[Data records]
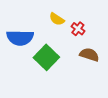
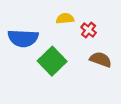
yellow semicircle: (57, 19) -> (65, 18), turned 140

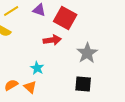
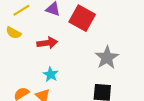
red arrow: (52, 40) -> (47, 43), moved

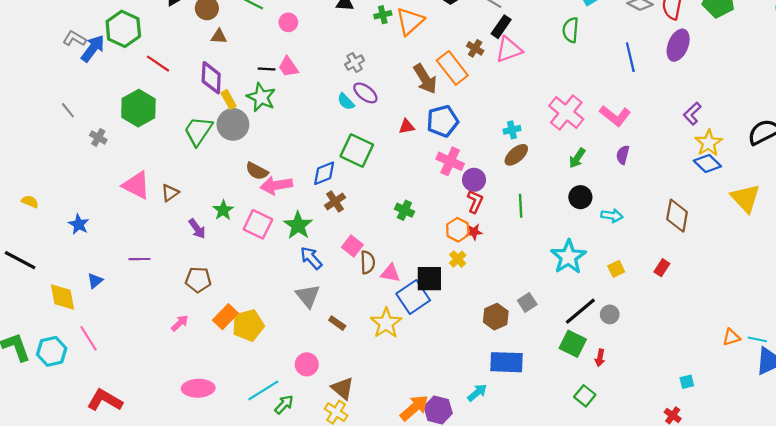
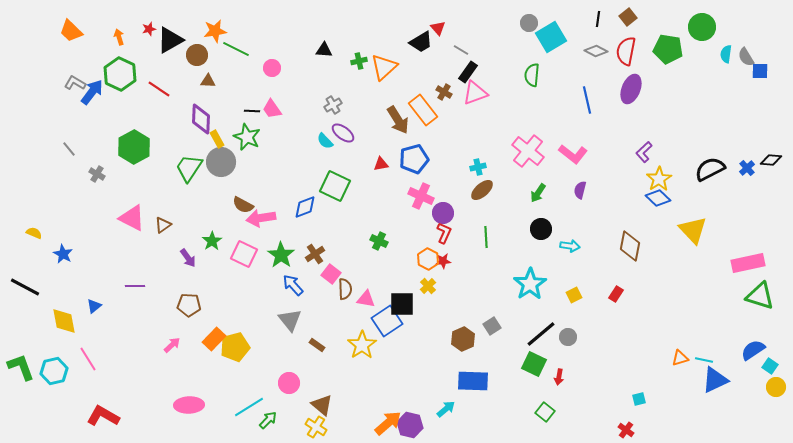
red line: (158, 64) -> (159, 89), moved
brown cross: (335, 202) -> (315, 254), moved
blue star: (79, 224) -> (63, 254), moved

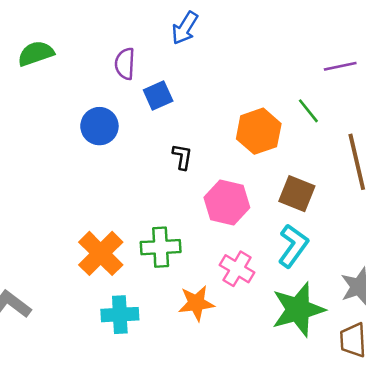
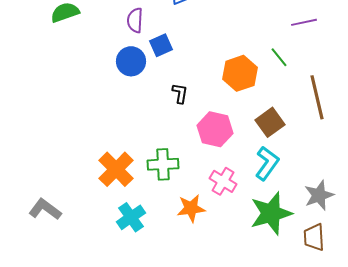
blue circle: (99, 126) -> (131, 61), moved
brown square: (297, 194) -> (270, 122), turned 32
cyan cross: (120, 315) -> (131, 217), turned -32

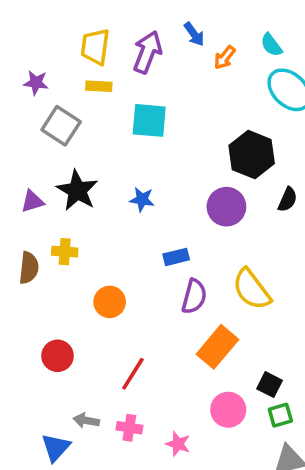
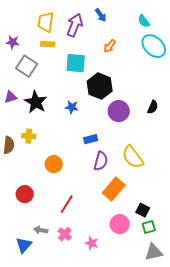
orange arrow: (225, 58) -> (110, 46), moved
black hexagon: (252, 155) -> (100, 86), moved
purple triangle: (32, 201) -> (11, 97), moved
pink cross: (129, 428) -> (65, 234), turned 32

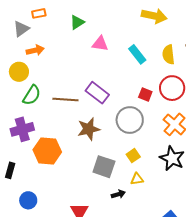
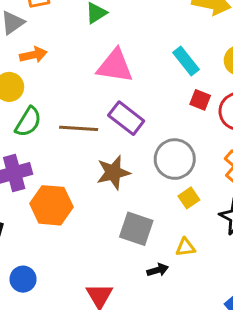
pink triangle: (100, 44) -> (115, 66), moved, size x1.5
red square: (145, 94) -> (200, 100), moved
yellow square: (133, 156) -> (189, 198), moved

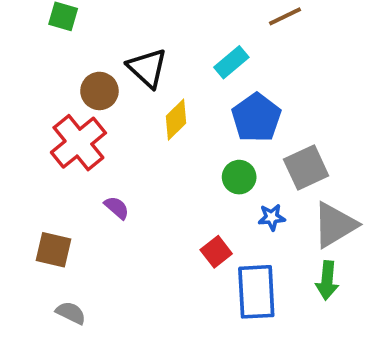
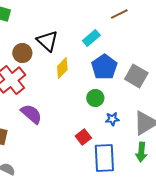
gray square: (306, 167) -> (136, 76), moved, turned -35
purple semicircle: (117, 208) -> (31, 114), size x1.6

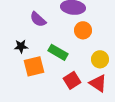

Work instruction: In the records, the line containing "red arrow: (52, 40) -> (47, 43), moved" starts the span and the final line ends it. Output exactly that span, both ends included, with no pictures and nothing else.

Answer space:
red arrow: (52, 40) -> (47, 43), moved

red line: (158, 64) -> (159, 89), moved
brown cross: (335, 202) -> (315, 254), moved
blue star: (79, 224) -> (63, 254), moved

blue circle: (99, 126) -> (131, 61), moved
brown square: (297, 194) -> (270, 122), turned 32
cyan cross: (120, 315) -> (131, 217), turned -32

orange arrow: (225, 58) -> (110, 46), moved
black hexagon: (252, 155) -> (100, 86), moved
purple triangle: (32, 201) -> (11, 97), moved
pink cross: (129, 428) -> (65, 234), turned 32

pink triangle: (100, 44) -> (115, 66), moved, size x1.5
red square: (145, 94) -> (200, 100), moved
yellow square: (133, 156) -> (189, 198), moved

gray square: (306, 167) -> (136, 76), moved, turned -35
purple semicircle: (117, 208) -> (31, 114), size x1.6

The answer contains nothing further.